TASK TO CARRY OUT – Among the entries below, tally the lines that include "blue", and give the number alone.

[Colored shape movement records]
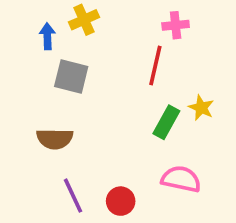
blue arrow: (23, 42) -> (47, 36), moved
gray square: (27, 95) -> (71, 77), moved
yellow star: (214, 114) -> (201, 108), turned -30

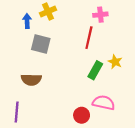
purple line: (73, 196) -> (17, 112), moved, turned 30
red circle: (121, 201) -> (82, 115), moved

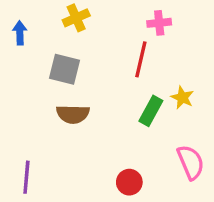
blue arrow: (27, 21) -> (20, 33), moved
brown semicircle: (31, 80) -> (73, 114), moved
pink semicircle: (104, 103) -> (191, 162), moved, turned 55

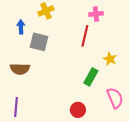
blue arrow: (20, 33) -> (21, 27), moved
green rectangle: (151, 111) -> (91, 77), moved
brown semicircle: (73, 114) -> (20, 69), moved

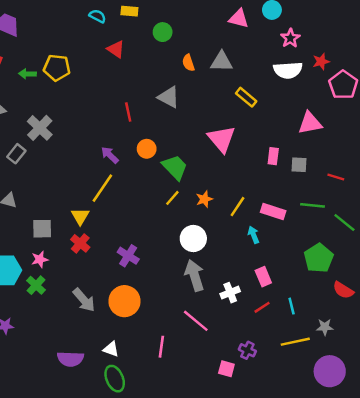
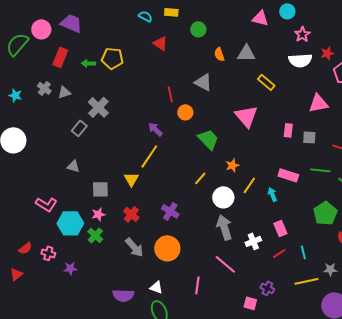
orange circle: (147, 149) -> (185, 112), moved
yellow line: (172, 198) -> (200, 178), moved
yellow line: (238, 207) -> (249, 185), moved
red cross: (80, 243) -> (131, 214), moved

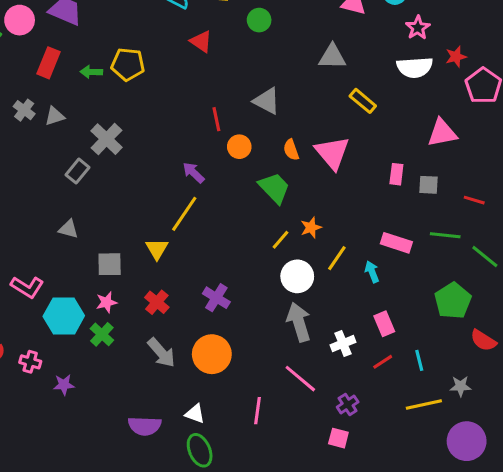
orange semicircle: (219, 54) -> (291, 150), moved
yellow line: (200, 178) -> (280, 240), moved
purple cross: (267, 288) -> (348, 405), moved, turned 32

SOLUTION FOR THIS EXERCISE – 3